▶ EXERCISE AIM: Among the lines below, count those with "this". Give only the number.

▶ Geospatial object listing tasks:
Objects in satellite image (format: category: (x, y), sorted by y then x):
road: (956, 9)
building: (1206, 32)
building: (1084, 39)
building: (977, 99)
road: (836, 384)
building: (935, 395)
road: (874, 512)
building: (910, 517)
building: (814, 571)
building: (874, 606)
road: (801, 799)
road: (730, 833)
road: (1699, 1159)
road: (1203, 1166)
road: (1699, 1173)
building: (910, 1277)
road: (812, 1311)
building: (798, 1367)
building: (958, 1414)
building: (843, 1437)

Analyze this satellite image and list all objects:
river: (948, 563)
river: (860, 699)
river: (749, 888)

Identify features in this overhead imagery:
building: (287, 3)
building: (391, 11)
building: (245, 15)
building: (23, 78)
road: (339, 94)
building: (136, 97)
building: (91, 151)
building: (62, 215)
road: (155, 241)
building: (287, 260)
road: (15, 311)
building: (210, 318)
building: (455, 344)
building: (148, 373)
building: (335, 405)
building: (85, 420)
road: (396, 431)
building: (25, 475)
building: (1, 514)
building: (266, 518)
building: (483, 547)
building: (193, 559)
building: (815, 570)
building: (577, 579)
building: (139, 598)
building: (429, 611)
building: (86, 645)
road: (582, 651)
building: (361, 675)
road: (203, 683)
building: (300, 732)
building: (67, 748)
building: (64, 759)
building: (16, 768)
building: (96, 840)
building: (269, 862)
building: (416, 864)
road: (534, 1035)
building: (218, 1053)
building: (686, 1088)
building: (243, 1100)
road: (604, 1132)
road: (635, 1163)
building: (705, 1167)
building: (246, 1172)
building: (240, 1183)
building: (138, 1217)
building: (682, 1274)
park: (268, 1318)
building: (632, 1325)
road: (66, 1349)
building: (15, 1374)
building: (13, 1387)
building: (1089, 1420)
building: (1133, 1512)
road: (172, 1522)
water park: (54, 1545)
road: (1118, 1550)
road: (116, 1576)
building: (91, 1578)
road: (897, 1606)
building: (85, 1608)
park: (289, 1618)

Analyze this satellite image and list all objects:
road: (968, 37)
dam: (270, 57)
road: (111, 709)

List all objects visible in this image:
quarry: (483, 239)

▶ OUTPUT OF THE TASK: 4